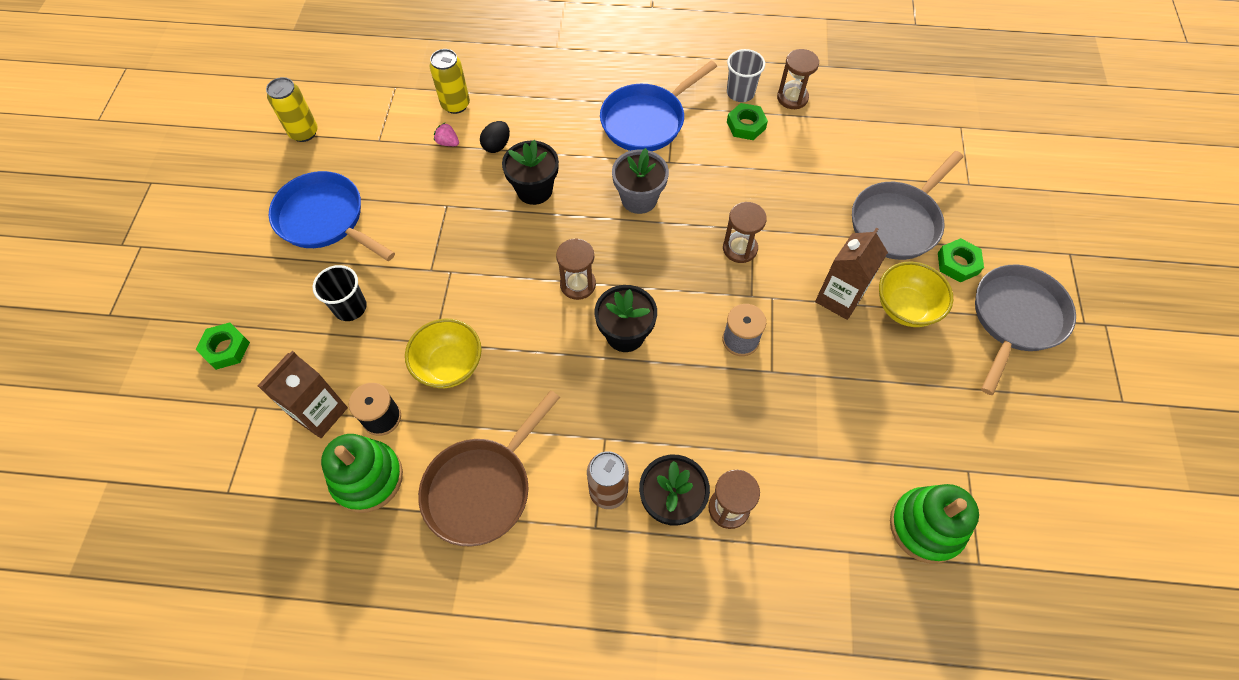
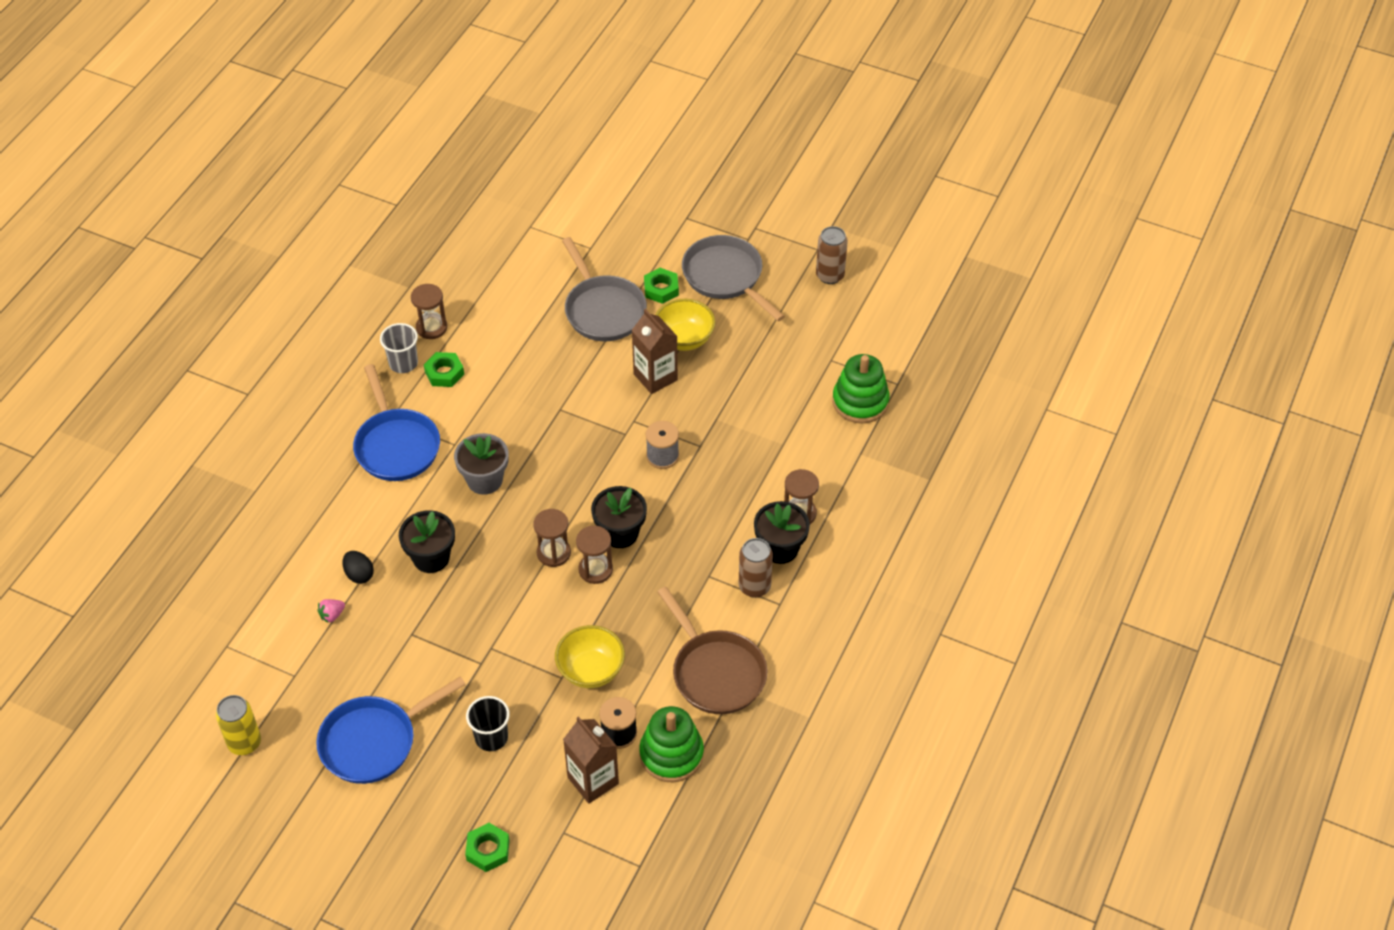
camera: 70 degrees left, 10 degrees down
(455, 105) = (284, 597): yellow can -> none
(740, 248) = (575, 425): brown hourglass -> brown hourglass (595, 570)
(1093, 428) = (830, 275): none -> brown can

■ ■ ■ ■ ■

**Work instructions**
Without the pictures, write out the whole listing above exactly as it appears.

**Result for this exercise**
camera: 70 degrees left, 10 degrees down
(455, 105) = (284, 597): yellow can -> none
(740, 248) = (575, 425): brown hourglass -> brown hourglass (595, 570)
(1093, 428) = (830, 275): none -> brown can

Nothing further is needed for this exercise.